**To do**:
Looking at the listing, state how many of its lines contain the string "RESET". Write only the number.

**Material for this task**:
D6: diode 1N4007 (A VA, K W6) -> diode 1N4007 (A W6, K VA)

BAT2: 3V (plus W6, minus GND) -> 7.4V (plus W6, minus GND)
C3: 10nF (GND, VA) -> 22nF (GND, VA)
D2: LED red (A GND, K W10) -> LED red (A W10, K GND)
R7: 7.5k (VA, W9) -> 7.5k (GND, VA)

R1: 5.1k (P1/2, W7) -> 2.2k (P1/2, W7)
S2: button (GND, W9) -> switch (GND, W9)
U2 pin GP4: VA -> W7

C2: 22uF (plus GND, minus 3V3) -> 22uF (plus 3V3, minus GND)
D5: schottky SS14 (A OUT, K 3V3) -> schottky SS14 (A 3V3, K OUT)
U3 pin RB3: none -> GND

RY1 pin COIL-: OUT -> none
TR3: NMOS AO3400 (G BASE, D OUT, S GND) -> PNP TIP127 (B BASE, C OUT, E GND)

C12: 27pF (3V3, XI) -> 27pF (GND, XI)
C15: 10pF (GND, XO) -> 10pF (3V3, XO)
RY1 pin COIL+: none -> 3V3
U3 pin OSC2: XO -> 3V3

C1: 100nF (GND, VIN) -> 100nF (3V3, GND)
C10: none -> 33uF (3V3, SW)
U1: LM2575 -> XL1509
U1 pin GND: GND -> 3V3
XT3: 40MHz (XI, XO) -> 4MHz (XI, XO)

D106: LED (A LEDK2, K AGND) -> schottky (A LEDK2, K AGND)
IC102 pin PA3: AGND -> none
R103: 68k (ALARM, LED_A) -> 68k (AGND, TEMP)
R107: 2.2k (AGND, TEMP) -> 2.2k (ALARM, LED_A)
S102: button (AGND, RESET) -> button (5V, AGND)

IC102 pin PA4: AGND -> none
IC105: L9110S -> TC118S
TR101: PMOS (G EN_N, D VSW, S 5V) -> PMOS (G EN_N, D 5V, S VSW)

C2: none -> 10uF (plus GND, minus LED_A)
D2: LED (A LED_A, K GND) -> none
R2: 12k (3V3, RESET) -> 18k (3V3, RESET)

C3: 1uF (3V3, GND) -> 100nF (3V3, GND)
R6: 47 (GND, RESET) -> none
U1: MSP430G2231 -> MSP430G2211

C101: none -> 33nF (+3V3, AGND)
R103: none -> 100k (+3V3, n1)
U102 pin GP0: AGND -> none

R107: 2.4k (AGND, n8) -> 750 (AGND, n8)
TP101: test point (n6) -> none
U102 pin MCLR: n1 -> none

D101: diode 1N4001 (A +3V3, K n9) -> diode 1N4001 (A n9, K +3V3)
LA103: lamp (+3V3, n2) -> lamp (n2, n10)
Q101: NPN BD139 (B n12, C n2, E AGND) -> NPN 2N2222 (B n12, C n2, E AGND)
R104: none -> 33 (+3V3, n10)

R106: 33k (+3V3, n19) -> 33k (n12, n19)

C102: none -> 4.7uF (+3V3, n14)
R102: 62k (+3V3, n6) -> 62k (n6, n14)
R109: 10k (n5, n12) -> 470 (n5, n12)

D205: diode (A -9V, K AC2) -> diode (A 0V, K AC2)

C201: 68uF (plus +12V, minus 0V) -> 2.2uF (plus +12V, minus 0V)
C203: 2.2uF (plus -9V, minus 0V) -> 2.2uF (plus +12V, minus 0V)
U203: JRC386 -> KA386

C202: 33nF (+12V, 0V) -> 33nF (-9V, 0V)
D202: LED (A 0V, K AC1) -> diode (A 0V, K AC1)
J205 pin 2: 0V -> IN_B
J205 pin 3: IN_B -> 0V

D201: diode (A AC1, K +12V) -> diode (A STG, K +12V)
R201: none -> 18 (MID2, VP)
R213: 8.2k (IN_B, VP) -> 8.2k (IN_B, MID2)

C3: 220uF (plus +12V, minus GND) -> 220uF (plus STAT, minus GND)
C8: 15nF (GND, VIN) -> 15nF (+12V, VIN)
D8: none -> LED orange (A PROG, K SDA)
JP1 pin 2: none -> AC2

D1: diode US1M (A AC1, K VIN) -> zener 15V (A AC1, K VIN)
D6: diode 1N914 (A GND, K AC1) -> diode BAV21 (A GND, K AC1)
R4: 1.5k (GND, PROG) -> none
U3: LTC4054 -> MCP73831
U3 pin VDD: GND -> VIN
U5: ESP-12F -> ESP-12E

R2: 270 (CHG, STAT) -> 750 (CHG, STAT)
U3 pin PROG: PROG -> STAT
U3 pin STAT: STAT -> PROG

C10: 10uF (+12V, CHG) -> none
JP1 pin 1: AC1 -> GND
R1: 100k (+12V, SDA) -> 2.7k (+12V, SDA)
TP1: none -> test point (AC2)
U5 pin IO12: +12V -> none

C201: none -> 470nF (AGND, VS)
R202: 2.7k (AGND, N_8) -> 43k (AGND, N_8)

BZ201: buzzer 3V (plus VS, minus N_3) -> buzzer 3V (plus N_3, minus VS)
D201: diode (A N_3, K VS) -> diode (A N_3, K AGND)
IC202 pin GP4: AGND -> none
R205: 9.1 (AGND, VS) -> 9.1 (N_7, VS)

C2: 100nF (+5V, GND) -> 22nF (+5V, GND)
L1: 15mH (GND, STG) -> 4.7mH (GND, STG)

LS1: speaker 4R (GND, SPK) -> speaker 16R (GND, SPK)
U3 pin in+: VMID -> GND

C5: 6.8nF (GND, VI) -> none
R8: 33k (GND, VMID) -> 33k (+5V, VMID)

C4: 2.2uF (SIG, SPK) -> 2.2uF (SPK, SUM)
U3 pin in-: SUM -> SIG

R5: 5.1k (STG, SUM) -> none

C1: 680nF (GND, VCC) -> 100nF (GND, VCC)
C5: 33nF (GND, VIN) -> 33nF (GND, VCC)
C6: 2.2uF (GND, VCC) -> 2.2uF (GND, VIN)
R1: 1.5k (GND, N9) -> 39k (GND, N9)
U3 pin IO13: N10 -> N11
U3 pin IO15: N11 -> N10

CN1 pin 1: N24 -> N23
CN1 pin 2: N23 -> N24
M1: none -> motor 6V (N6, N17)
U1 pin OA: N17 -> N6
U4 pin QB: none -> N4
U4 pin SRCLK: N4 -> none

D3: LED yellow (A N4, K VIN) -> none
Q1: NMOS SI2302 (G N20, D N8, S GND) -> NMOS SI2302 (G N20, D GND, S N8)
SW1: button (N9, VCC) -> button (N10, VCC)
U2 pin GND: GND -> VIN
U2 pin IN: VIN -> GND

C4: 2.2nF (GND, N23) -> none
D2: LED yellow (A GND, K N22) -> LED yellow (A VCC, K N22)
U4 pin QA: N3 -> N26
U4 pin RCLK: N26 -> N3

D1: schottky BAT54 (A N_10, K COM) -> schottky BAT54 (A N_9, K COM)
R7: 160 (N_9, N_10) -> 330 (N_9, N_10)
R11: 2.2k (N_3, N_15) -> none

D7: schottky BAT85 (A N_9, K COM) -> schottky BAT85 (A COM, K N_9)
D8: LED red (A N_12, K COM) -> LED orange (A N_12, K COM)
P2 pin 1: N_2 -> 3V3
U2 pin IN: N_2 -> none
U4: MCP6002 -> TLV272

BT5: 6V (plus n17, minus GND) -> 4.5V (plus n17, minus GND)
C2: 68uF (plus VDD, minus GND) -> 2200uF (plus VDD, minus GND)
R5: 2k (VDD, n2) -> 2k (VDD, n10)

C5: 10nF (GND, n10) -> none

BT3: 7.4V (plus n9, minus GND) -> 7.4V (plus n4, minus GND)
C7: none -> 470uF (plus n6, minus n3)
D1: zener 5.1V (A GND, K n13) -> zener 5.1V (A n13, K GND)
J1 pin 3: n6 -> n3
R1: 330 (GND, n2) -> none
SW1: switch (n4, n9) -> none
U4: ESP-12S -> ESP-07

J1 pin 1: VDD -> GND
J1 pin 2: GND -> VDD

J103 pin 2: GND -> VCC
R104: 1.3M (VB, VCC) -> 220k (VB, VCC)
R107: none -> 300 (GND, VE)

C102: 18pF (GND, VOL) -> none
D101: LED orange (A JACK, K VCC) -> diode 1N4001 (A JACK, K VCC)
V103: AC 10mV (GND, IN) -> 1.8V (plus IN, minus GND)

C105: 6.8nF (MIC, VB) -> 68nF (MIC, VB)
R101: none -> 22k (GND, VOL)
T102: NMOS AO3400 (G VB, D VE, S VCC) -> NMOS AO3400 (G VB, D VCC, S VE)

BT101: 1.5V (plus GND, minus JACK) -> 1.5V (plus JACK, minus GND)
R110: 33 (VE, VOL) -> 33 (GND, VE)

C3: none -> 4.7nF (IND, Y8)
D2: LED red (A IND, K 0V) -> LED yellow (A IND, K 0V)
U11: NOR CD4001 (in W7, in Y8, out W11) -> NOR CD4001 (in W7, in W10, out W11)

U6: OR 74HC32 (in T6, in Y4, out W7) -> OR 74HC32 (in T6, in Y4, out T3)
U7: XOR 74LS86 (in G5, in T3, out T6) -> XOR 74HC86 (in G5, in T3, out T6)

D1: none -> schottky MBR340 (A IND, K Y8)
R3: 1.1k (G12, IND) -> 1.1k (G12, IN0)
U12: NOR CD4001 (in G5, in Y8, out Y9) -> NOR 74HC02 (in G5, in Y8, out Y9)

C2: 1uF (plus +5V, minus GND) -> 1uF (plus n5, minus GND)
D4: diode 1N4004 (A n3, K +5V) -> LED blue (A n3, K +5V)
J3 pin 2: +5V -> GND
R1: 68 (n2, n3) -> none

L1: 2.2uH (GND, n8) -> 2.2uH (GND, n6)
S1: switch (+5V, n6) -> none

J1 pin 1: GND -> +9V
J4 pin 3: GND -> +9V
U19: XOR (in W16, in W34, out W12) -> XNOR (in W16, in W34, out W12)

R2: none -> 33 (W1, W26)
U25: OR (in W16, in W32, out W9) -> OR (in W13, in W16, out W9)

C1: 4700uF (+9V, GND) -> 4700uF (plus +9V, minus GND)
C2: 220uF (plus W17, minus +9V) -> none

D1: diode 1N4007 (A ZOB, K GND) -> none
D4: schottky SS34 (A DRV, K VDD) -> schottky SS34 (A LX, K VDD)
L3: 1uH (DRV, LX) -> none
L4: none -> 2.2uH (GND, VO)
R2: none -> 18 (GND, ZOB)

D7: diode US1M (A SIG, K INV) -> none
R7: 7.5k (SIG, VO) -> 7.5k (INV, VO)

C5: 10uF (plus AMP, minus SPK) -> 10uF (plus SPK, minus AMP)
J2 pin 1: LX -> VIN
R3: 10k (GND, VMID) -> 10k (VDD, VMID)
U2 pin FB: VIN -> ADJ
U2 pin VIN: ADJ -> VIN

**Solution**:
3